• [REQUIRED ACTION]: Every entry must be transcribed exactly. Pictures are not part of the copy.

─── INFORMATION GIVEN

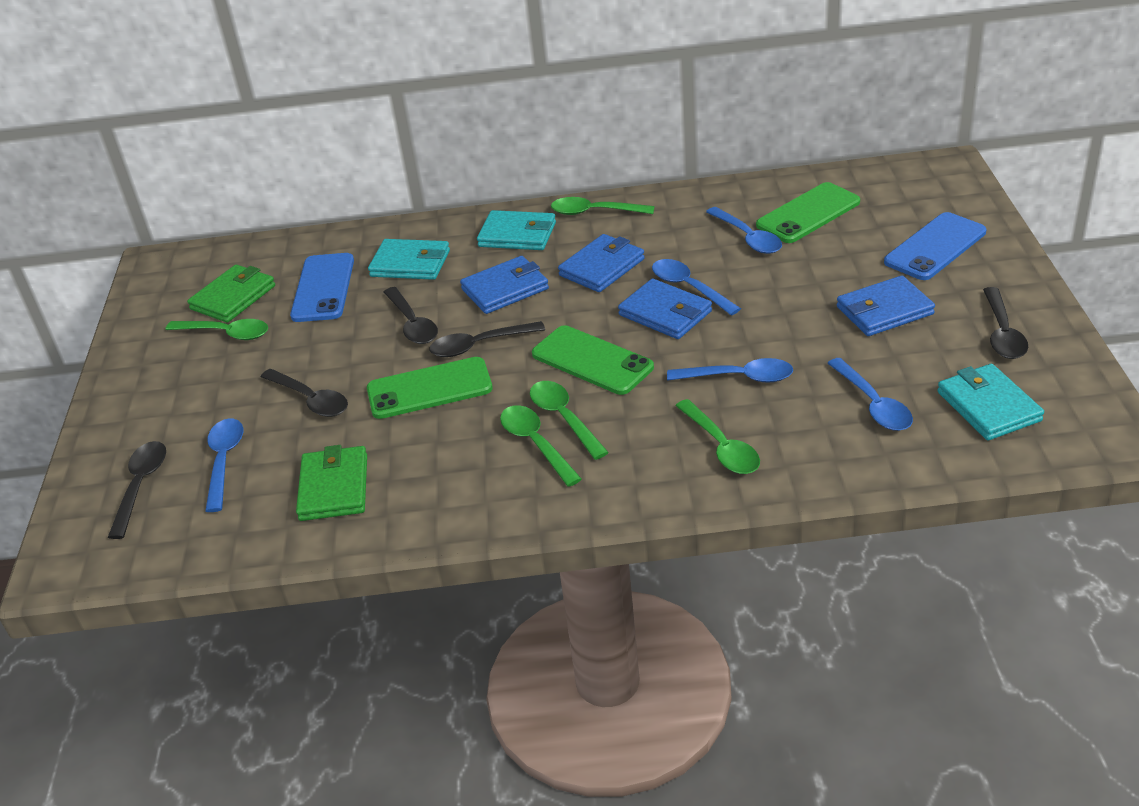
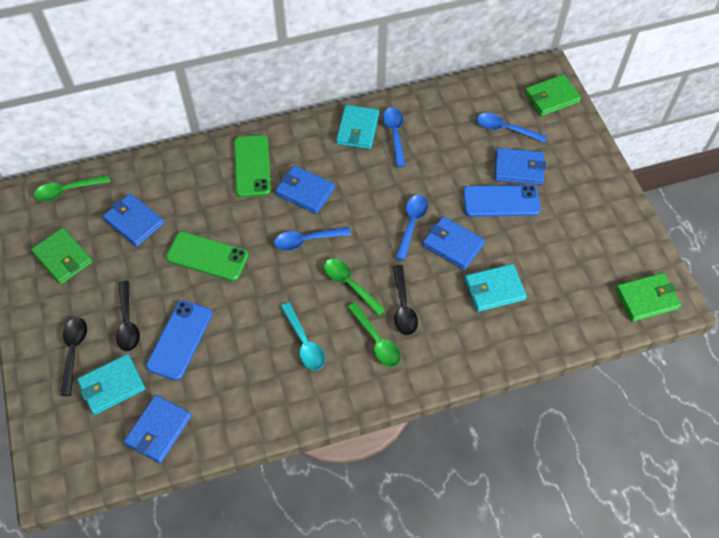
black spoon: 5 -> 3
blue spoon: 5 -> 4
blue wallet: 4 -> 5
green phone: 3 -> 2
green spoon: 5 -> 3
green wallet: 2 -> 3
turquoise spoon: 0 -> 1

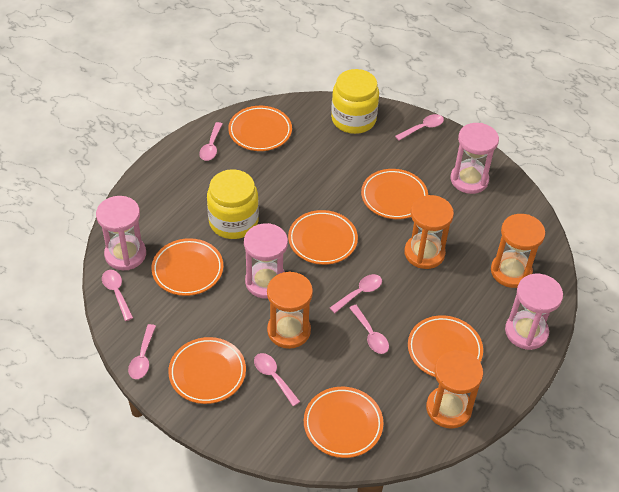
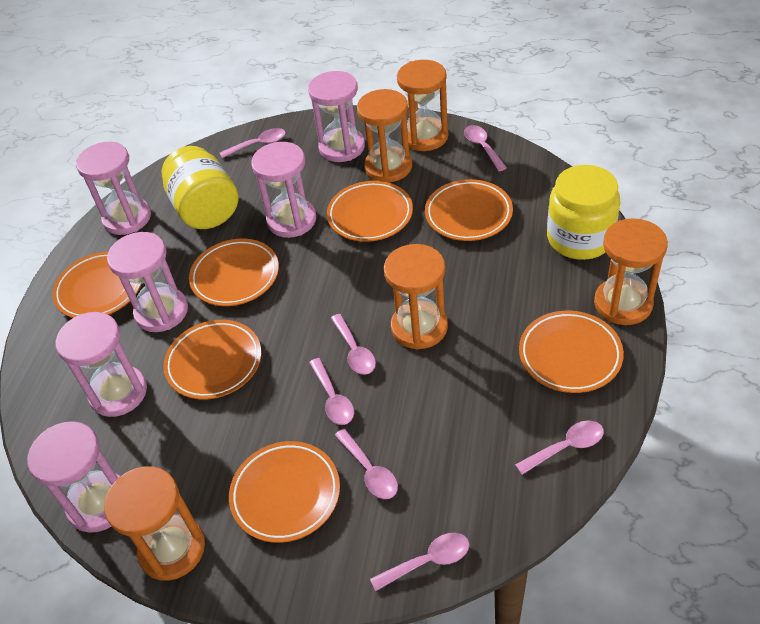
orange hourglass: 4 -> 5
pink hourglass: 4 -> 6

──────

• [WRITTEN SOLUTION]:
black spoon: 5 -> 3
blue spoon: 5 -> 4
blue wallet: 4 -> 5
green phone: 3 -> 2
green spoon: 5 -> 3
green wallet: 2 -> 3
turquoise spoon: 0 -> 1

orange hourglass: 4 -> 5
pink hourglass: 4 -> 6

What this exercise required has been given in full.